Write out once more the lines running from the top of the entries below to the line with "(539, 285) = (484, 244): green", both ends included.

Dataset records:
....
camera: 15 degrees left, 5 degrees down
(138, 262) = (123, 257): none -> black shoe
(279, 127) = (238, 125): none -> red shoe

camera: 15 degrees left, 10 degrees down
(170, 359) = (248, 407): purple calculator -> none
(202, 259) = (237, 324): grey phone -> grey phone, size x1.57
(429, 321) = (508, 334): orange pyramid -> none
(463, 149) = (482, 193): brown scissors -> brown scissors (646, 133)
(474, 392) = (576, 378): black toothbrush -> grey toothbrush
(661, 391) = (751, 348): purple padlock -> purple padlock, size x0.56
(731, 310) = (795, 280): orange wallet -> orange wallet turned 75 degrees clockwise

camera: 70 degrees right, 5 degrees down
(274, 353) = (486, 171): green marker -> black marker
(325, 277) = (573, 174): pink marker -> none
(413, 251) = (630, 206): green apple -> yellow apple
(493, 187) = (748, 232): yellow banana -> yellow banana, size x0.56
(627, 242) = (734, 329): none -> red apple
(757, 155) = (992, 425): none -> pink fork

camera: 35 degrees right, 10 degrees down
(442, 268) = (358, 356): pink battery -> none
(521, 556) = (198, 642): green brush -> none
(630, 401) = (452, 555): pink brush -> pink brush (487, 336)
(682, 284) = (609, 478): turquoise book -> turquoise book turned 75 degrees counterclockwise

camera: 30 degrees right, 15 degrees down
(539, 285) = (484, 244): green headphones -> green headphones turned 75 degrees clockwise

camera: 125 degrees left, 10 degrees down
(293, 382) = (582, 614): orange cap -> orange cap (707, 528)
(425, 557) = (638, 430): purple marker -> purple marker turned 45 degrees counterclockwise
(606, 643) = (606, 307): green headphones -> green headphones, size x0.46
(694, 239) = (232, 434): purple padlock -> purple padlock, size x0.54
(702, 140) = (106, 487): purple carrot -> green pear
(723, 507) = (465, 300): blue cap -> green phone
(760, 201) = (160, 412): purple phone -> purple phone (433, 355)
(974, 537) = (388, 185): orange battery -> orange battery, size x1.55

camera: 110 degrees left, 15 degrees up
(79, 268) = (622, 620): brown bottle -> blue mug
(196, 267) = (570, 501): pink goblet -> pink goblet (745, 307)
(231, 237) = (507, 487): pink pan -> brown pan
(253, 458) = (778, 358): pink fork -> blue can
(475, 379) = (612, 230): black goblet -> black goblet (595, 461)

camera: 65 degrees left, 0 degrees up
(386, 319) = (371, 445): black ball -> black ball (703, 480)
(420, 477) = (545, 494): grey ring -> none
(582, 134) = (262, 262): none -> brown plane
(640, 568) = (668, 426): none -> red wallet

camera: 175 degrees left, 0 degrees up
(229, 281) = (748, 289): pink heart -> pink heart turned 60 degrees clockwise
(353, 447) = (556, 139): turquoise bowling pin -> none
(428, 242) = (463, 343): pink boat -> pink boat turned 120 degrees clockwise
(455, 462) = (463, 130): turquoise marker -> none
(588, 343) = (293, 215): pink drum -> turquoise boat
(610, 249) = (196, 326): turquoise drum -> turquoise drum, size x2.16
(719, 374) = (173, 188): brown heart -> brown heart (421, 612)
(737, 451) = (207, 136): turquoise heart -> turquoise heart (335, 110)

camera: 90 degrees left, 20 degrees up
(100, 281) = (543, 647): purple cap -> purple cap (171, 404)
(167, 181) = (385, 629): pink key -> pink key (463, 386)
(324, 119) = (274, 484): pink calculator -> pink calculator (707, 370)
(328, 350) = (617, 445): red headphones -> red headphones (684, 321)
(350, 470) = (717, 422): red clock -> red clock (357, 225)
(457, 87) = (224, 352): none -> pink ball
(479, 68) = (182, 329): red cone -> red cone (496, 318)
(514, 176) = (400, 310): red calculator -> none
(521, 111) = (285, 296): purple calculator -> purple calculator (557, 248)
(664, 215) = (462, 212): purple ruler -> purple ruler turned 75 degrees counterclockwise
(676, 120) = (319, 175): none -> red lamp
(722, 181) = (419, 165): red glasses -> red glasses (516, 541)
....
Solution |
camera: 15 degrees left, 5 degrees down
(138, 262) = (123, 257): none -> black shoe
(279, 127) = (238, 125): none -> red shoe

camera: 15 degrees left, 10 degrees down
(170, 359) = (248, 407): purple calculator -> none
(202, 259) = (237, 324): grey phone -> grey phone, size x1.57
(429, 321) = (508, 334): orange pyramid -> none
(463, 149) = (482, 193): brown scissors -> brown scissors (646, 133)
(474, 392) = (576, 378): black toothbrush -> grey toothbrush
(661, 391) = (751, 348): purple padlock -> purple padlock, size x0.56
(731, 310) = (795, 280): orange wallet -> orange wallet turned 75 degrees clockwise

camera: 70 degrees right, 5 degrees down
(274, 353) = (486, 171): green marker -> black marker
(325, 277) = (573, 174): pink marker -> none
(413, 251) = (630, 206): green apple -> yellow apple
(493, 187) = (748, 232): yellow banana -> yellow banana, size x0.56
(627, 242) = (734, 329): none -> red apple
(757, 155) = (992, 425): none -> pink fork

camera: 35 degrees right, 10 degrees down
(442, 268) = (358, 356): pink battery -> none
(521, 556) = (198, 642): green brush -> none
(630, 401) = (452, 555): pink brush -> pink brush (487, 336)
(682, 284) = (609, 478): turquoise book -> turquoise book turned 75 degrees counterclockwise

camera: 30 degrees right, 15 degrees down
(539, 285) = (484, 244): green headphones -> green headphones turned 75 degrees clockwise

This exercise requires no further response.